* **Record set**:
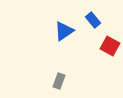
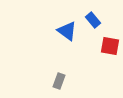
blue triangle: moved 3 px right; rotated 50 degrees counterclockwise
red square: rotated 18 degrees counterclockwise
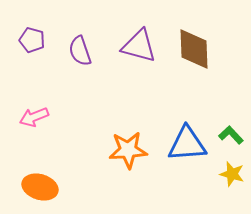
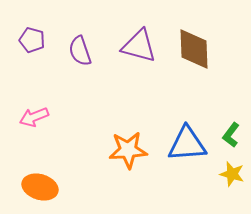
green L-shape: rotated 100 degrees counterclockwise
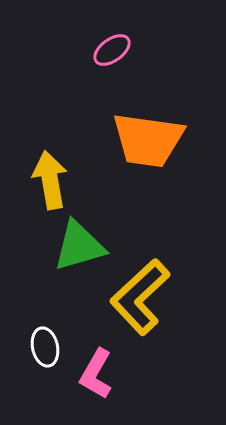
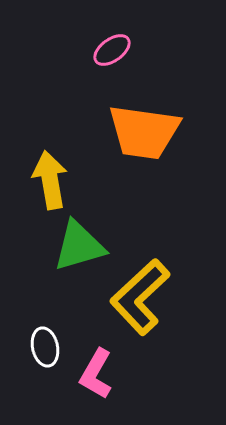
orange trapezoid: moved 4 px left, 8 px up
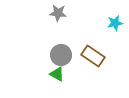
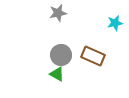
gray star: rotated 18 degrees counterclockwise
brown rectangle: rotated 10 degrees counterclockwise
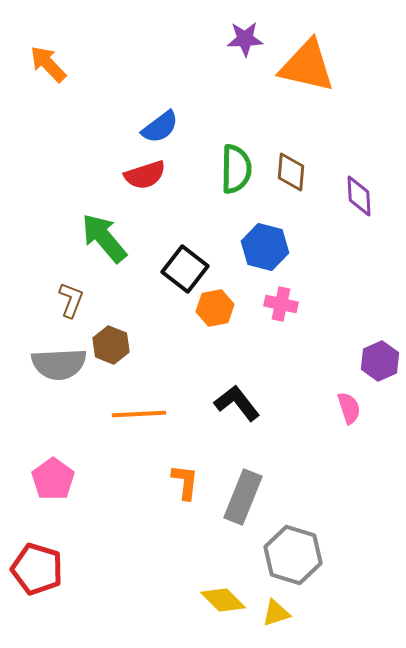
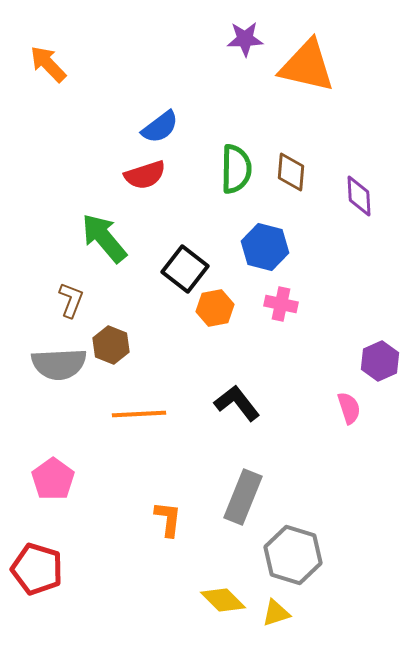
orange L-shape: moved 17 px left, 37 px down
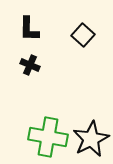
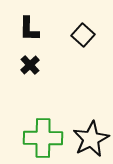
black cross: rotated 24 degrees clockwise
green cross: moved 5 px left, 1 px down; rotated 9 degrees counterclockwise
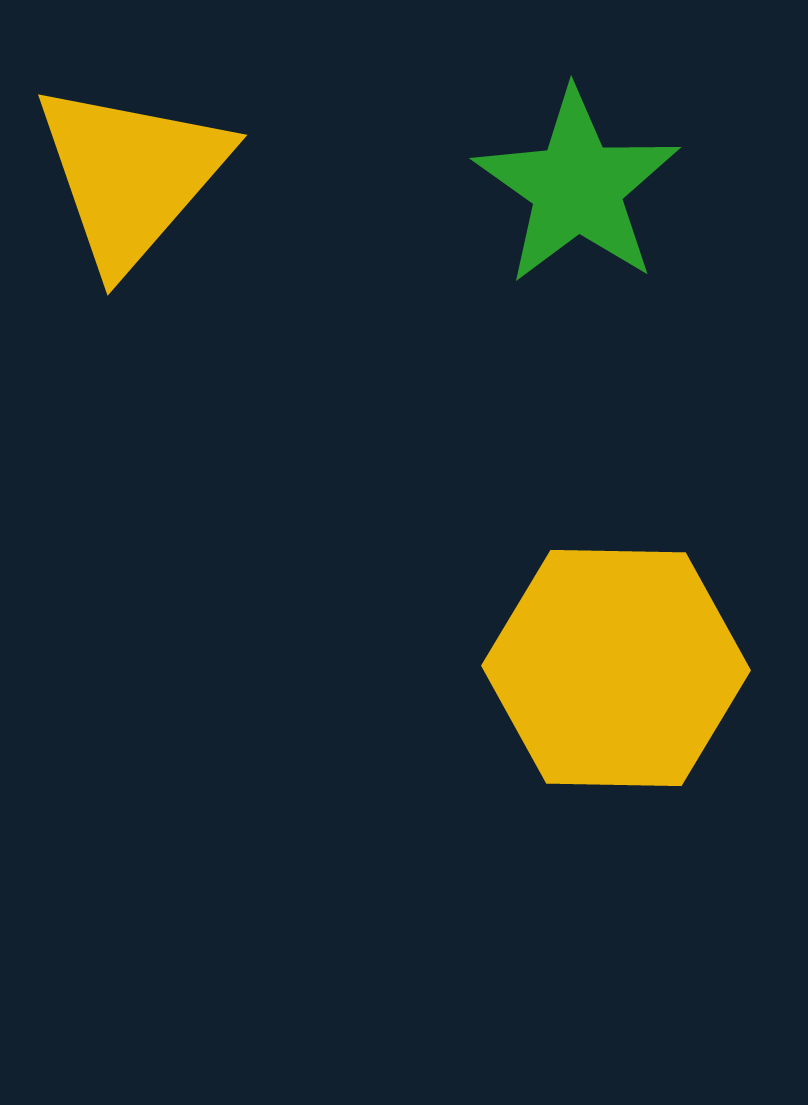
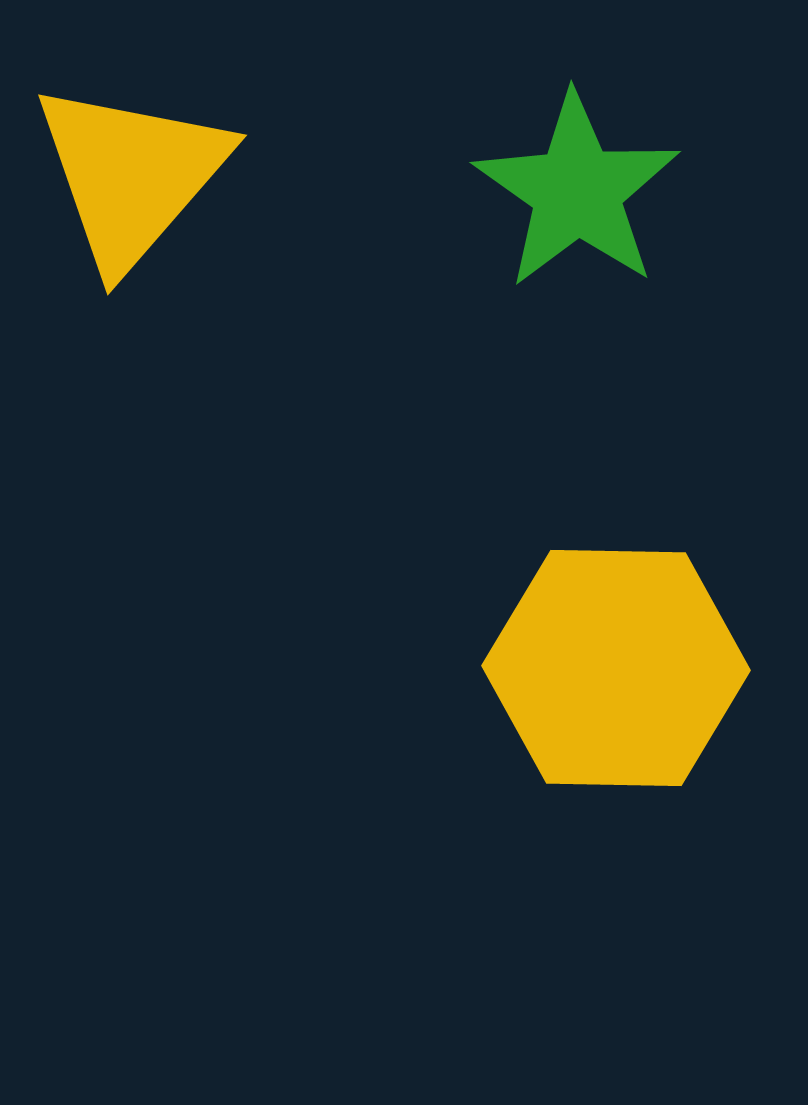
green star: moved 4 px down
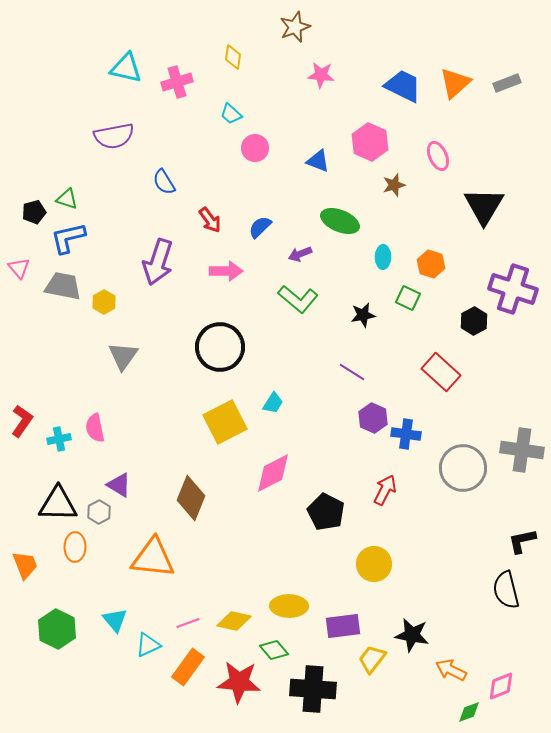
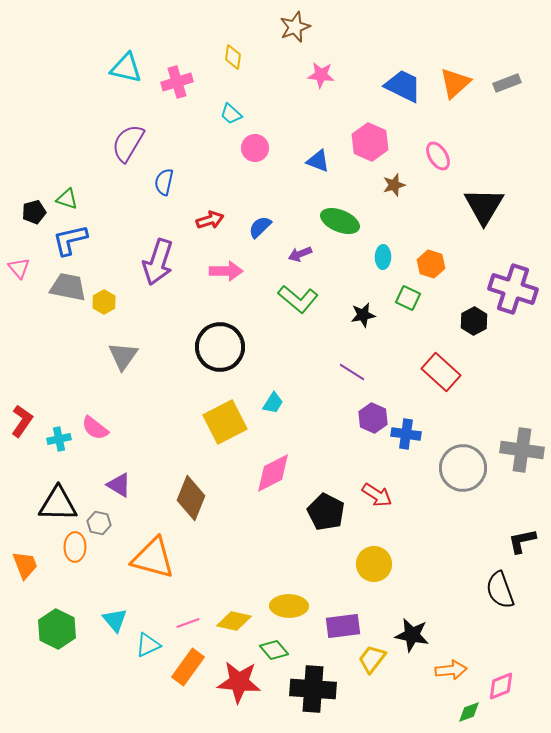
purple semicircle at (114, 136): moved 14 px right, 7 px down; rotated 132 degrees clockwise
pink ellipse at (438, 156): rotated 8 degrees counterclockwise
blue semicircle at (164, 182): rotated 44 degrees clockwise
red arrow at (210, 220): rotated 72 degrees counterclockwise
blue L-shape at (68, 238): moved 2 px right, 2 px down
gray trapezoid at (63, 286): moved 5 px right, 1 px down
pink semicircle at (95, 428): rotated 40 degrees counterclockwise
red arrow at (385, 490): moved 8 px left, 5 px down; rotated 96 degrees clockwise
gray hexagon at (99, 512): moved 11 px down; rotated 20 degrees counterclockwise
orange triangle at (153, 558): rotated 9 degrees clockwise
black semicircle at (506, 590): moved 6 px left; rotated 6 degrees counterclockwise
orange arrow at (451, 670): rotated 148 degrees clockwise
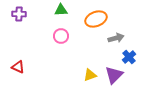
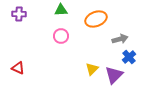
gray arrow: moved 4 px right, 1 px down
red triangle: moved 1 px down
yellow triangle: moved 2 px right, 6 px up; rotated 24 degrees counterclockwise
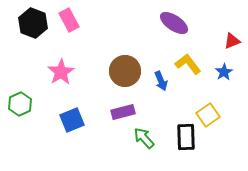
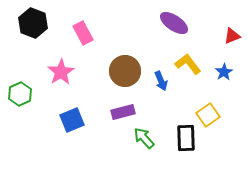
pink rectangle: moved 14 px right, 13 px down
red triangle: moved 5 px up
green hexagon: moved 10 px up
black rectangle: moved 1 px down
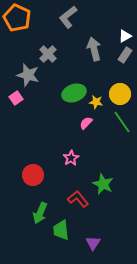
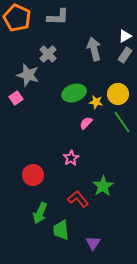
gray L-shape: moved 10 px left; rotated 140 degrees counterclockwise
yellow circle: moved 2 px left
green star: moved 2 px down; rotated 15 degrees clockwise
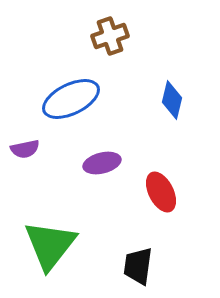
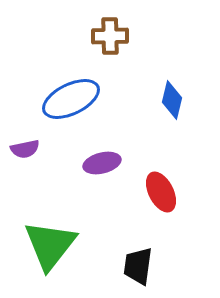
brown cross: rotated 18 degrees clockwise
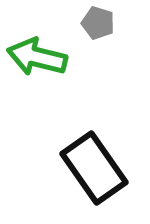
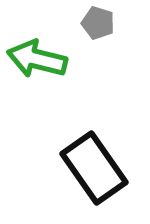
green arrow: moved 2 px down
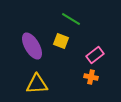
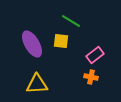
green line: moved 2 px down
yellow square: rotated 14 degrees counterclockwise
purple ellipse: moved 2 px up
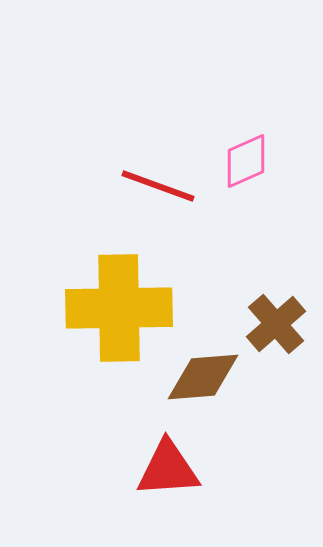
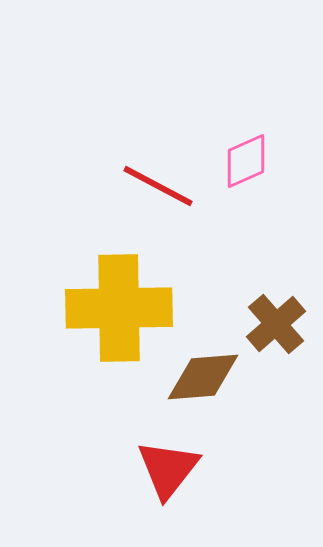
red line: rotated 8 degrees clockwise
red triangle: rotated 48 degrees counterclockwise
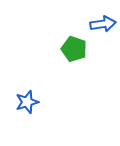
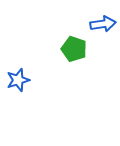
blue star: moved 9 px left, 22 px up
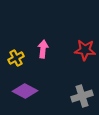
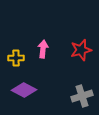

* **What the task requires**: In the records above, find the lines containing "yellow" and copy them.

* **Response**:
yellow triangle: moved 2 px right, 6 px up; rotated 24 degrees counterclockwise
yellow circle: moved 2 px left
yellow square: rotated 14 degrees counterclockwise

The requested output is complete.